- _Object transformation records_:
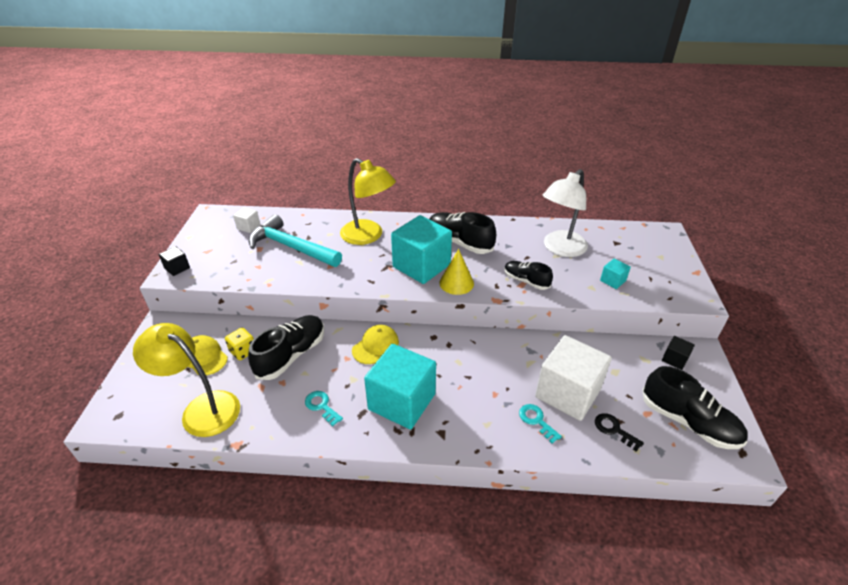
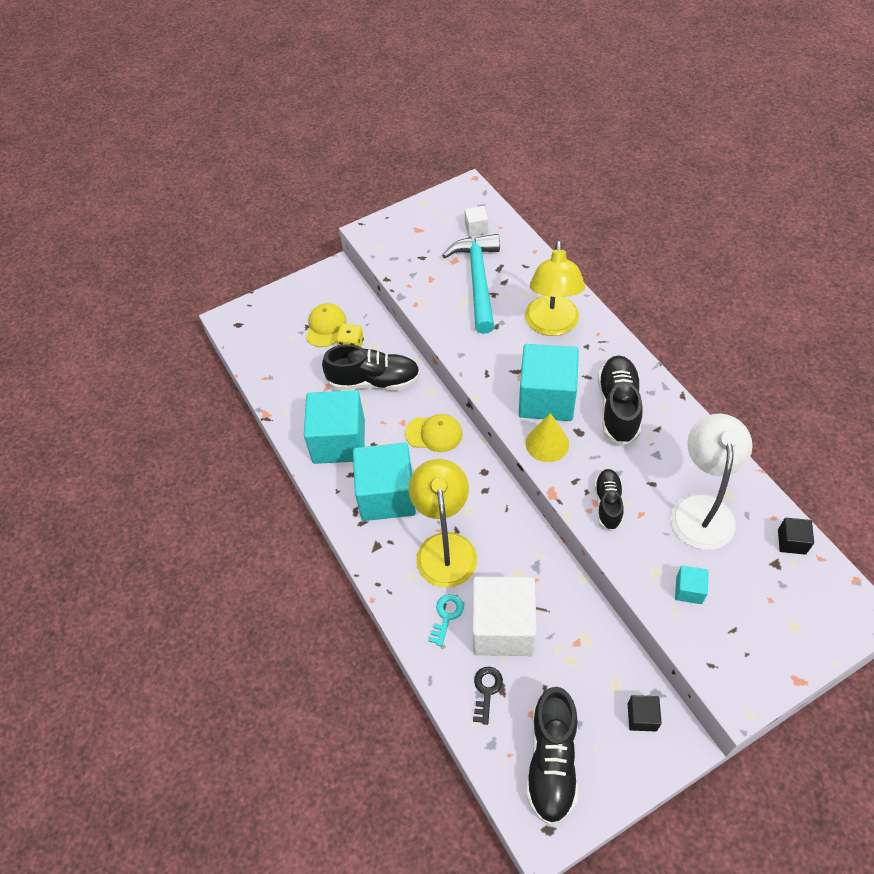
camera: 60 degrees right, 15 degrees up
(177, 268) = (380, 230): black cube -> black cube (791, 542)
(202, 408) = (279, 367): yellow lamp -> yellow lamp (445, 547)
(321, 406) = (339, 441): turquoise key -> turquoise cube
(560, 249) = (701, 509): white lamp -> white lamp turned 90 degrees clockwise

- _WHAT TO DO_: Return the records above exactly, without the pictures.

- _TASK ANSWER_:
camera: 60 degrees right, 15 degrees up
(177, 268) = (380, 230): black cube -> black cube (791, 542)
(202, 408) = (279, 367): yellow lamp -> yellow lamp (445, 547)
(321, 406) = (339, 441): turquoise key -> turquoise cube
(560, 249) = (701, 509): white lamp -> white lamp turned 90 degrees clockwise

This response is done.